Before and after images
↓↓↓

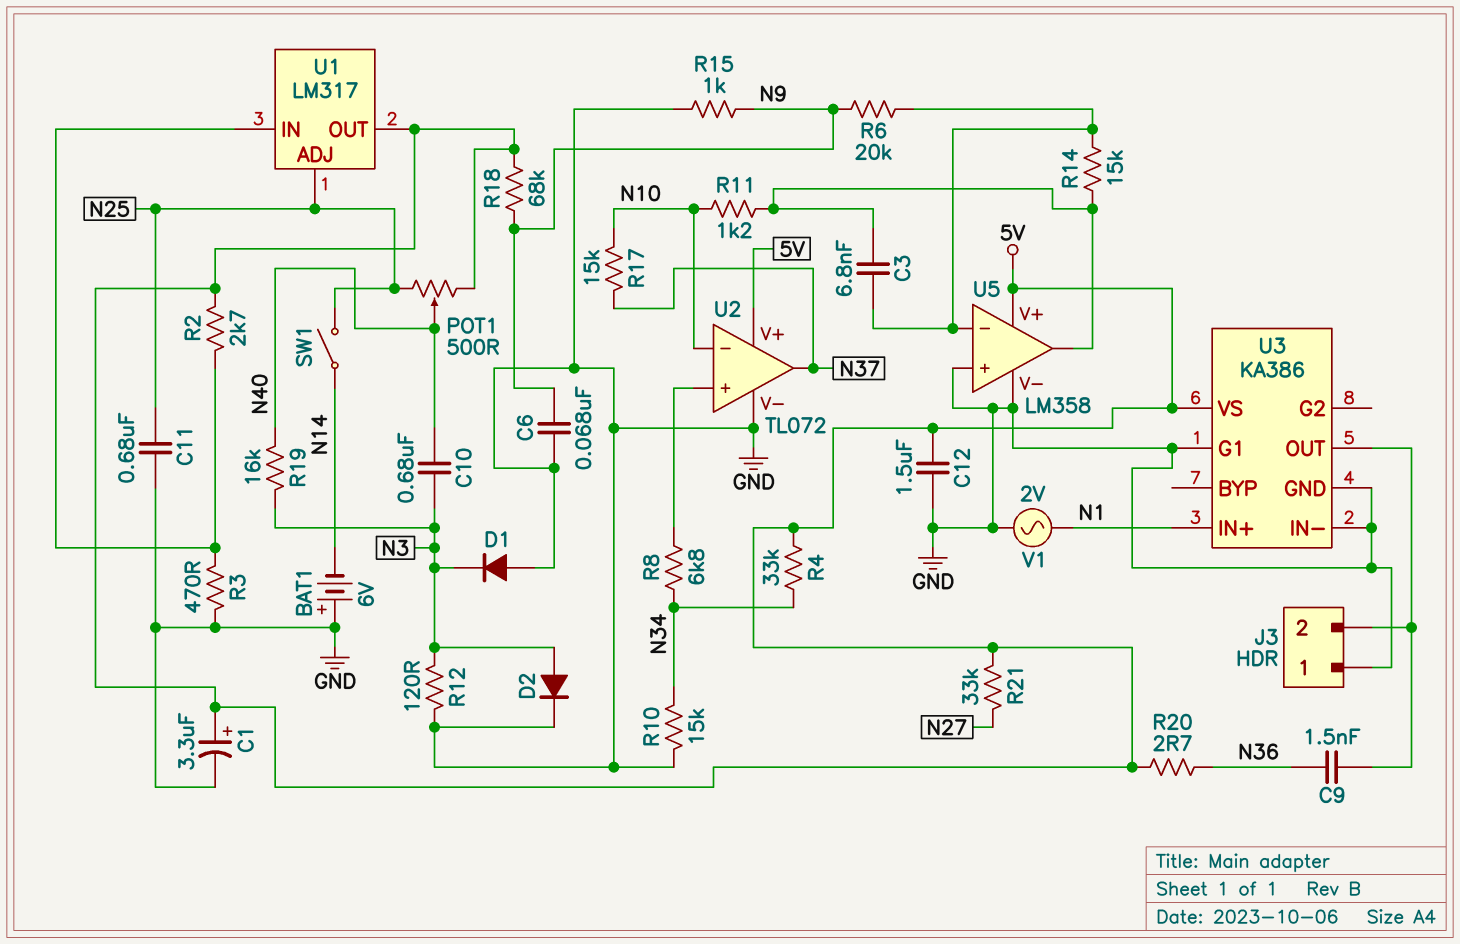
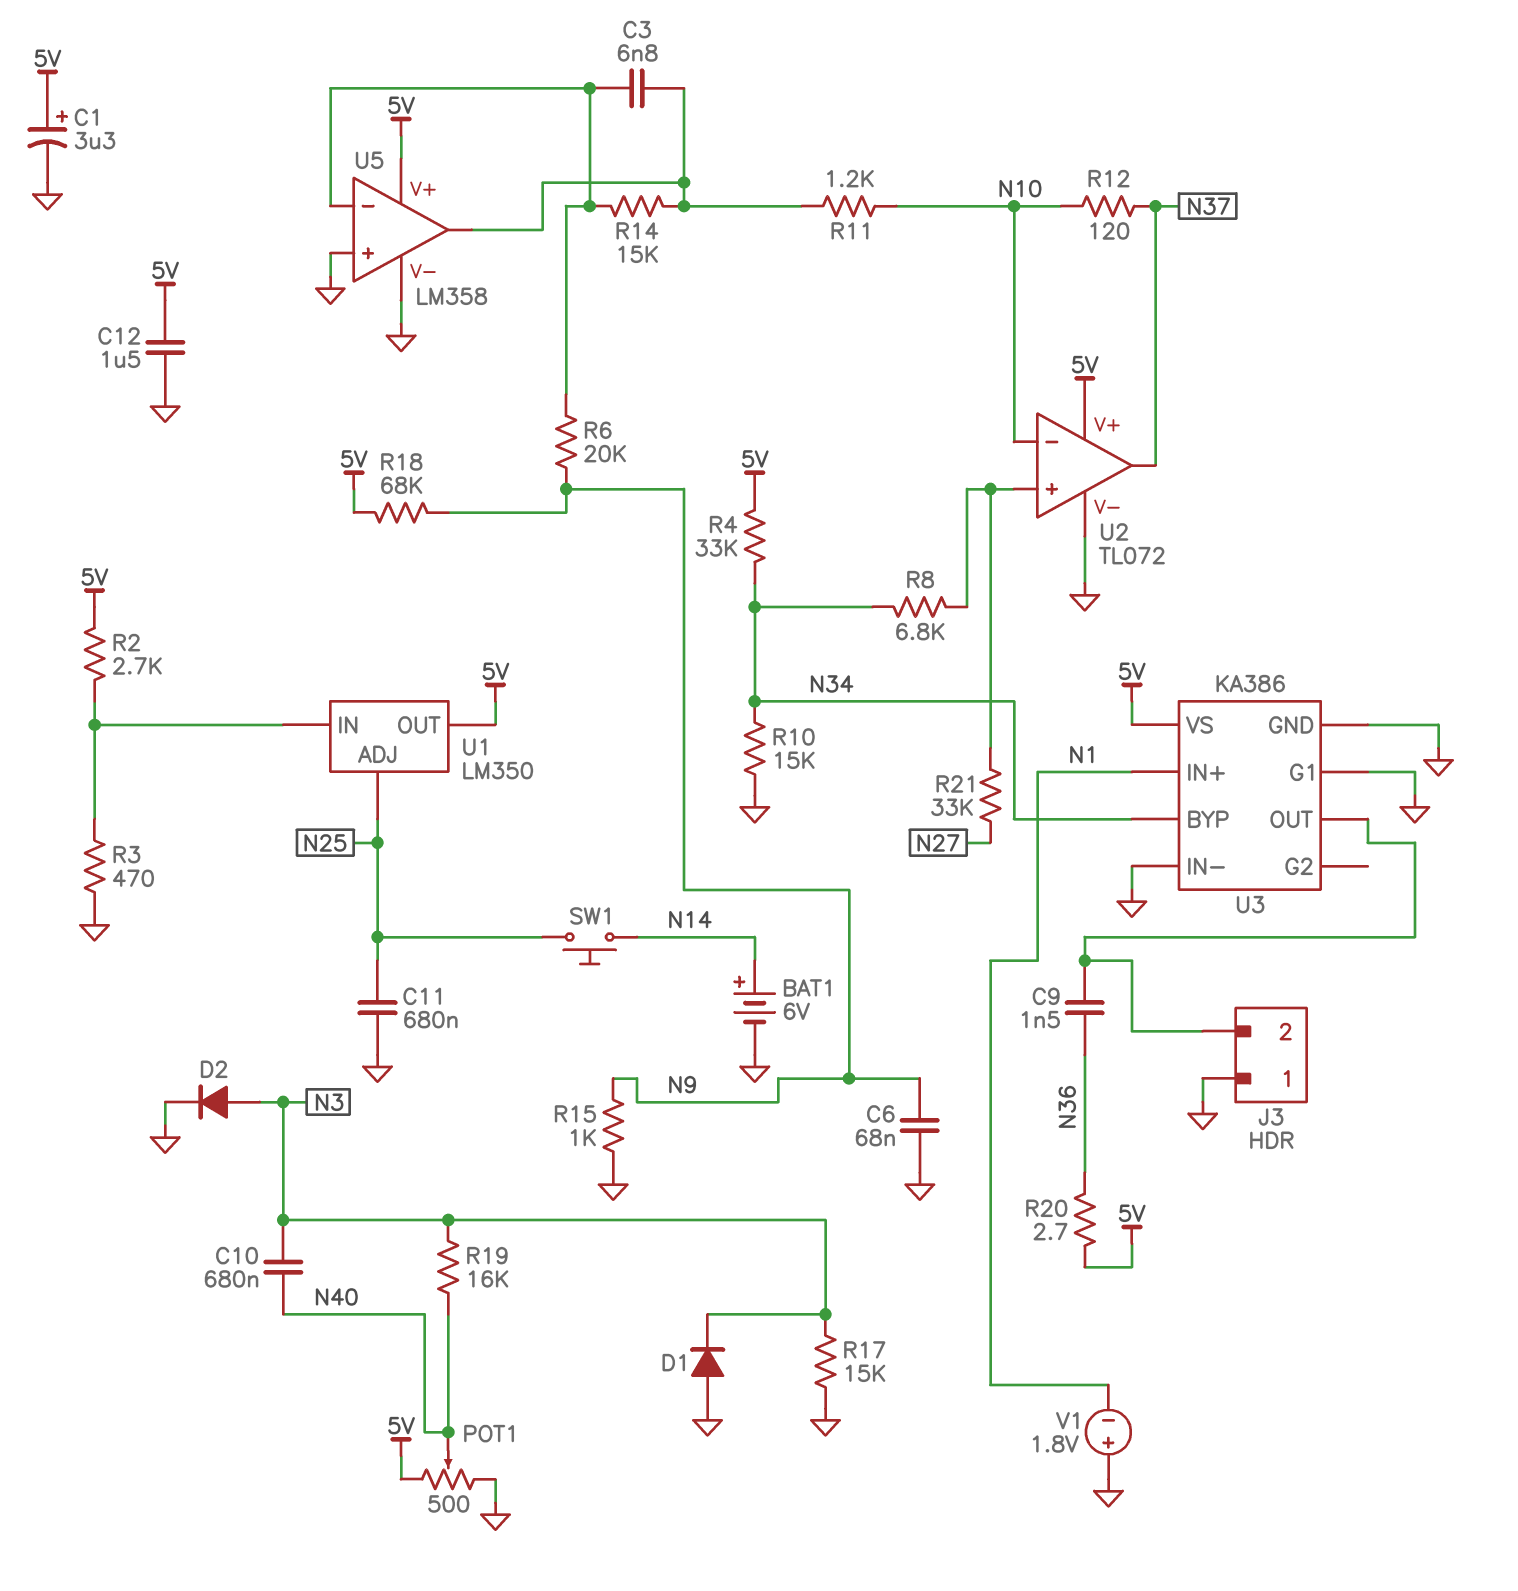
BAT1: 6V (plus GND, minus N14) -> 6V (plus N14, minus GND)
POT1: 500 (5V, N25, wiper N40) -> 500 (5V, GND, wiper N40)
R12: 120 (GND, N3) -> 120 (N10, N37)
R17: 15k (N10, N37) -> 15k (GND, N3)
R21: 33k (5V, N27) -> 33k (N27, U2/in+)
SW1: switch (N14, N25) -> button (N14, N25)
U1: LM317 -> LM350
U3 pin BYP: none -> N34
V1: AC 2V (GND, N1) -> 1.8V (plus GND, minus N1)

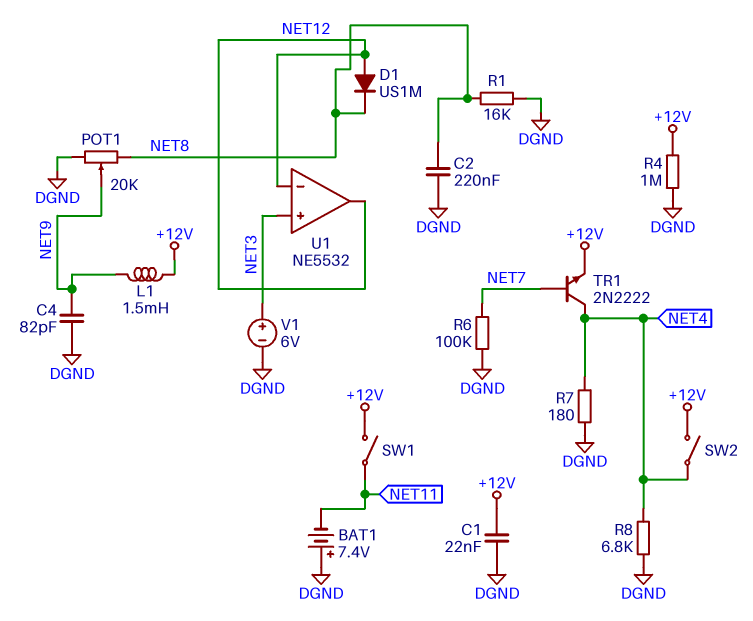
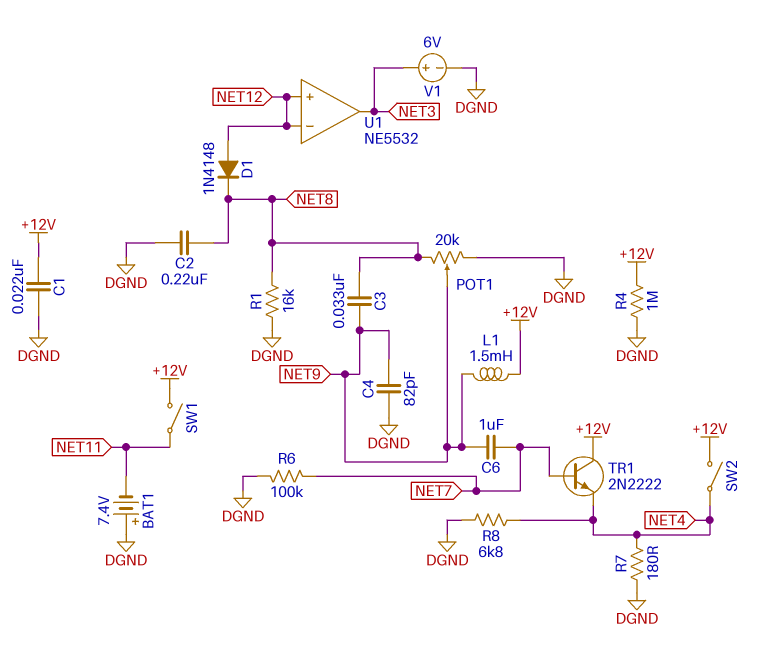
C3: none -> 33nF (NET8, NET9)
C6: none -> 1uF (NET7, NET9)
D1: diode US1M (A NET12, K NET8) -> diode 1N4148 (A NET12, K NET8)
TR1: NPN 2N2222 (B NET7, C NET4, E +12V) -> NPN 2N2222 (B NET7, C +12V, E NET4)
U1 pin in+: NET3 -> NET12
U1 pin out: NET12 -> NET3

↑↑↑

— Task to carry out —
Please give an exact copy of the lines from the line containing "R17: 15k (N10, N37) -> 15k (GND, N3)" through the end of the records above, pictures excluded.

— Written response —
R17: 15k (N10, N37) -> 15k (GND, N3)
R21: 33k (5V, N27) -> 33k (N27, U2/in+)
SW1: switch (N14, N25) -> button (N14, N25)
U1: LM317 -> LM350
U3 pin BYP: none -> N34
V1: AC 2V (GND, N1) -> 1.8V (plus GND, minus N1)

C3: none -> 33nF (NET8, NET9)
C6: none -> 1uF (NET7, NET9)
D1: diode US1M (A NET12, K NET8) -> diode 1N4148 (A NET12, K NET8)
TR1: NPN 2N2222 (B NET7, C NET4, E +12V) -> NPN 2N2222 (B NET7, C +12V, E NET4)
U1 pin in+: NET3 -> NET12
U1 pin out: NET12 -> NET3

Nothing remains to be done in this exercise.